Wherever "XNOR" turns up in the entries, copy out the line that holds it.

──────

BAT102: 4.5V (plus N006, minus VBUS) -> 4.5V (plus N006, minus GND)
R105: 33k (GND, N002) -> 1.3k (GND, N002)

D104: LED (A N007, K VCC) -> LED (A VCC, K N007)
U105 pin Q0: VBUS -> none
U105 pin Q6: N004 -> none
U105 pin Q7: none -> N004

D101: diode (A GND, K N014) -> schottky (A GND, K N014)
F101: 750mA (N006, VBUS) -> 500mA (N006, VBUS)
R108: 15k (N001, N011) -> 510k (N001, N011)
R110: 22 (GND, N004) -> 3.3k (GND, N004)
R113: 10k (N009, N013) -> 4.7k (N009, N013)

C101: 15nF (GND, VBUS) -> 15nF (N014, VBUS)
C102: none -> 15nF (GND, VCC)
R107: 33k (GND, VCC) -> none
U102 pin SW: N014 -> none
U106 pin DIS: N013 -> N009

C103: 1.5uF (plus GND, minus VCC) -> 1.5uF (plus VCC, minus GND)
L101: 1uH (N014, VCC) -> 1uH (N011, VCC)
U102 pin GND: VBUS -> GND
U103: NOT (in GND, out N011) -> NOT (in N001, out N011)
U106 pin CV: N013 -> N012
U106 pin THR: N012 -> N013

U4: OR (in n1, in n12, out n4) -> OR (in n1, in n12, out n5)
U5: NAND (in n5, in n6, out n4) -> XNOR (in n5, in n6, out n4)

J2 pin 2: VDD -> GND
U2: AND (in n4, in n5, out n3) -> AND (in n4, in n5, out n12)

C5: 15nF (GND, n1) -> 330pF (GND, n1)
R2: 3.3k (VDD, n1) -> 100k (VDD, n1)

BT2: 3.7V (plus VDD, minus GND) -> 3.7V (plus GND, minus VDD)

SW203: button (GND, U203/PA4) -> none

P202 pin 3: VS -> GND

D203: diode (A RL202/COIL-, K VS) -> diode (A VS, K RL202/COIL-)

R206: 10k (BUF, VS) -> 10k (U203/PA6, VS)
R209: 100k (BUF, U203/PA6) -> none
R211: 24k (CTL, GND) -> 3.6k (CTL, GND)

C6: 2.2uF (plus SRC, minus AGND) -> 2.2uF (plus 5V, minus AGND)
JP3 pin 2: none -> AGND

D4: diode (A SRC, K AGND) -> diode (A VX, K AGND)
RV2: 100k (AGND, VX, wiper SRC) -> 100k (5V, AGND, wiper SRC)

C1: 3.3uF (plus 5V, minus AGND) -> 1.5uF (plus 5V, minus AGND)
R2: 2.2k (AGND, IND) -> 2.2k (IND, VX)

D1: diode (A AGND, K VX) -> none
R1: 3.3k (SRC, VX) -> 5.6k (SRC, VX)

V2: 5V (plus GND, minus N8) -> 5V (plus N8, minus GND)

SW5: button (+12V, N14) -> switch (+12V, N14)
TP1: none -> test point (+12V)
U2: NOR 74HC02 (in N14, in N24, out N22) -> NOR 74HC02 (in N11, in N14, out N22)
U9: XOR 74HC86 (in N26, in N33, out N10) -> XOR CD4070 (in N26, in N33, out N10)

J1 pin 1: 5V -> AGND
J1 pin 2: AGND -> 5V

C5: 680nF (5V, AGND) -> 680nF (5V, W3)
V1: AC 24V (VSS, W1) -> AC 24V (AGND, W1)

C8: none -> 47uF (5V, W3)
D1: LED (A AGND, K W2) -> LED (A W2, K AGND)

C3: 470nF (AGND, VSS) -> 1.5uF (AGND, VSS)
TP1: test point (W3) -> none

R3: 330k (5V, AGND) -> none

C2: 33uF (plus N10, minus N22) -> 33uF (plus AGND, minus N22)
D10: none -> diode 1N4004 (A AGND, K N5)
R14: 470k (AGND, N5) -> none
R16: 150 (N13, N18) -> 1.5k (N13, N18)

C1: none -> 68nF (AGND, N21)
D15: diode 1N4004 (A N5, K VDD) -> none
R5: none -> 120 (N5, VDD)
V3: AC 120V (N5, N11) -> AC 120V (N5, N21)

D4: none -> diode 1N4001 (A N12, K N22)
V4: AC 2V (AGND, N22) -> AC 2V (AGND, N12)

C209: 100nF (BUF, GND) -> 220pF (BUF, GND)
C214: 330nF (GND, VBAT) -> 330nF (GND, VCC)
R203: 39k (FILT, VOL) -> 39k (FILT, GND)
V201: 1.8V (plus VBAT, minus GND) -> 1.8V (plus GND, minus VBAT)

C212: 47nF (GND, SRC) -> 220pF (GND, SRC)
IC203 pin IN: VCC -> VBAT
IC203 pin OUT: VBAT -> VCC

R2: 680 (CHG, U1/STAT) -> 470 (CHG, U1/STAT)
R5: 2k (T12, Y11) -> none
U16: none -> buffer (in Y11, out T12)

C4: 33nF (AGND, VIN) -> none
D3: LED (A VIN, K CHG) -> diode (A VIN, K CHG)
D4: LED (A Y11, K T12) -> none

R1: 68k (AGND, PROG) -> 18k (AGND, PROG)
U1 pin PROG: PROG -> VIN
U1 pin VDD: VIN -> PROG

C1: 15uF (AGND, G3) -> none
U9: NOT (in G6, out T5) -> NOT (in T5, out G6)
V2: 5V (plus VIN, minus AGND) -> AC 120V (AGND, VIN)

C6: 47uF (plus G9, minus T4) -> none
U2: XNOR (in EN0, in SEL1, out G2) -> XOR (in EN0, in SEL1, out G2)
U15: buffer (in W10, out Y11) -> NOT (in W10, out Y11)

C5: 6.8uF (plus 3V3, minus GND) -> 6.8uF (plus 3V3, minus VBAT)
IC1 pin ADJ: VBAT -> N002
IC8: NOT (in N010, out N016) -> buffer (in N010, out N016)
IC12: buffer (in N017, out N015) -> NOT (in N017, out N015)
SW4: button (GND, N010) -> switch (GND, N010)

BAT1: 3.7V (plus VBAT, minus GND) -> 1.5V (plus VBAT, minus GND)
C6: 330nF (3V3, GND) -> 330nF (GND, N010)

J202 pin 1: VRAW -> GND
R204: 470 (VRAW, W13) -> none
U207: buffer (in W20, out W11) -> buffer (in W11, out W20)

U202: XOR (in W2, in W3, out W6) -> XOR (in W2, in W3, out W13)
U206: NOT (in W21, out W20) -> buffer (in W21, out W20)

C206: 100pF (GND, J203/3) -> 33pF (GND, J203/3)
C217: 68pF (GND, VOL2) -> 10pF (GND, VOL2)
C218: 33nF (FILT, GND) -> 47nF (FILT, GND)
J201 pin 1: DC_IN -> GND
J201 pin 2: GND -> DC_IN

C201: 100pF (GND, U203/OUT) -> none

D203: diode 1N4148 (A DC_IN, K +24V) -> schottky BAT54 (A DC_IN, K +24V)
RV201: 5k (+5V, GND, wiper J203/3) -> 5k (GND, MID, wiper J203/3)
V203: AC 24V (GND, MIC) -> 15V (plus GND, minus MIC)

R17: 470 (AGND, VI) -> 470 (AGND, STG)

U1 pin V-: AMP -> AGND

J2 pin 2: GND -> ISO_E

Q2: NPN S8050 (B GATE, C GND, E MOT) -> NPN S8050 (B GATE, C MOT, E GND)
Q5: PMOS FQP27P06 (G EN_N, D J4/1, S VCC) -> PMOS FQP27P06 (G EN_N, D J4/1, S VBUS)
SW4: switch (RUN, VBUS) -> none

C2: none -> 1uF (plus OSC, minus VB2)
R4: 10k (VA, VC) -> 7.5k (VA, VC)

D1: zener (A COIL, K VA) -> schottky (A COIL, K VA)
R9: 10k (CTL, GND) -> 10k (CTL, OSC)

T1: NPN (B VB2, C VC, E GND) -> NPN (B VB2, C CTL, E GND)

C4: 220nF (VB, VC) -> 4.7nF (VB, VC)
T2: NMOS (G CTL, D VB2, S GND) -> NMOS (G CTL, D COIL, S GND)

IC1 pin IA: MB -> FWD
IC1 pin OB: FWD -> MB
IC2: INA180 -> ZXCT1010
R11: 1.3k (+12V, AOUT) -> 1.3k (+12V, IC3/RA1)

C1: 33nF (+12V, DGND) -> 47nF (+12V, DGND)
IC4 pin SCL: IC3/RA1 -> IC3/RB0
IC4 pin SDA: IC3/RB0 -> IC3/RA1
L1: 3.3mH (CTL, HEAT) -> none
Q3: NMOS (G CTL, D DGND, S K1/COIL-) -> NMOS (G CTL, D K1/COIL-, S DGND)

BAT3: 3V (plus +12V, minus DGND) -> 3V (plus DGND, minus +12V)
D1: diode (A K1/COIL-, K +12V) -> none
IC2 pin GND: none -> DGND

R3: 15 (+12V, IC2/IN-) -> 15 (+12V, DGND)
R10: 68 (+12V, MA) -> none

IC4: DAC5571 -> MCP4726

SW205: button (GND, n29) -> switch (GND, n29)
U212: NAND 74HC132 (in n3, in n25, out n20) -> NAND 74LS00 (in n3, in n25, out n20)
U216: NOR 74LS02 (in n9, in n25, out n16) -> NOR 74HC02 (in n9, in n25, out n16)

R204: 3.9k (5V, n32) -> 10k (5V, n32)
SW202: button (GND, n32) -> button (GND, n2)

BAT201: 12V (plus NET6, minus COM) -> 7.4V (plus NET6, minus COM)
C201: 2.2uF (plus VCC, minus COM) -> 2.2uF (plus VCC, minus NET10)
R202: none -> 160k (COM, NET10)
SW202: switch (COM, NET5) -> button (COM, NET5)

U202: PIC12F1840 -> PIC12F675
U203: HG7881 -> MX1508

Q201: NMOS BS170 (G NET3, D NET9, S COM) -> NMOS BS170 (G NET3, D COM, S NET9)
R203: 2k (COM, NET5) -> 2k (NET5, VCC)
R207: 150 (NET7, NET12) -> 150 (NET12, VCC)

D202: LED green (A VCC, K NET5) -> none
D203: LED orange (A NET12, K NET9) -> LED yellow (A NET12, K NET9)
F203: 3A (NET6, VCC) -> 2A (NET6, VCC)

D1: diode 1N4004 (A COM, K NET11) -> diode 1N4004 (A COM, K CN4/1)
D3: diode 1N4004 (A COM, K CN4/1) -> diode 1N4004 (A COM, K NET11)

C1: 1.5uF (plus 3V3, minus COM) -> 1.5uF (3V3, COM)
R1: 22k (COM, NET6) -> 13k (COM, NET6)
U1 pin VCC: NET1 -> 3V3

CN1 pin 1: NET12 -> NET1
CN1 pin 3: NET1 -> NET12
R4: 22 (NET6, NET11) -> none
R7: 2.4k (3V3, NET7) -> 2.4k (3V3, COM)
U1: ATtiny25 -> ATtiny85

──────

ANSWER BOX.
U5: NAND (in n5, in n6, out n4) -> XNOR (in n5, in n6, out n4)
U2: XNOR (in EN0, in SEL1, out G2) -> XOR (in EN0, in SEL1, out G2)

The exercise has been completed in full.